Data for the task —
........
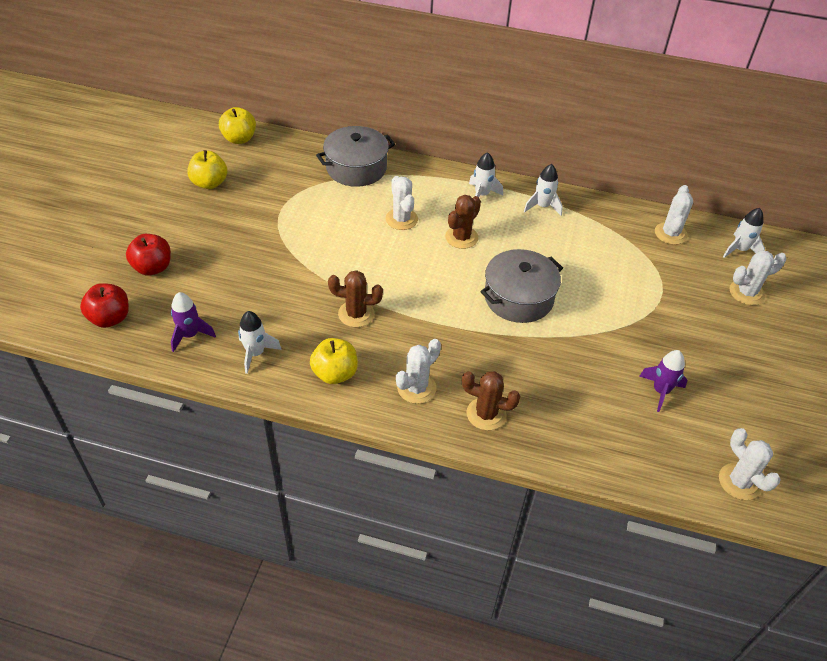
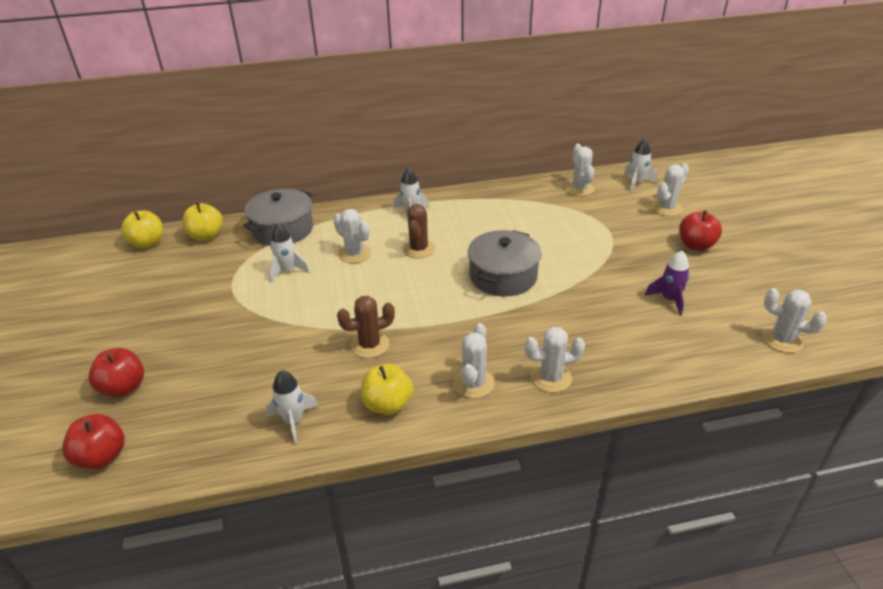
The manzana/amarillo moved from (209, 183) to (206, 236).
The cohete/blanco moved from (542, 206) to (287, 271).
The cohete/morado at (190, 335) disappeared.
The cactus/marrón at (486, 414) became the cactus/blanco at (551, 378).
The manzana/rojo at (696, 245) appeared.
........
Work request —
Instructions for the listing above: set down every entry exactly and drop any image.

Your response —
The manzana/amarillo moved from (209, 183) to (206, 236).
The cohete/blanco moved from (542, 206) to (287, 271).
The cohete/morado at (190, 335) disappeared.
The cactus/marrón at (486, 414) became the cactus/blanco at (551, 378).
The manzana/rojo at (696, 245) appeared.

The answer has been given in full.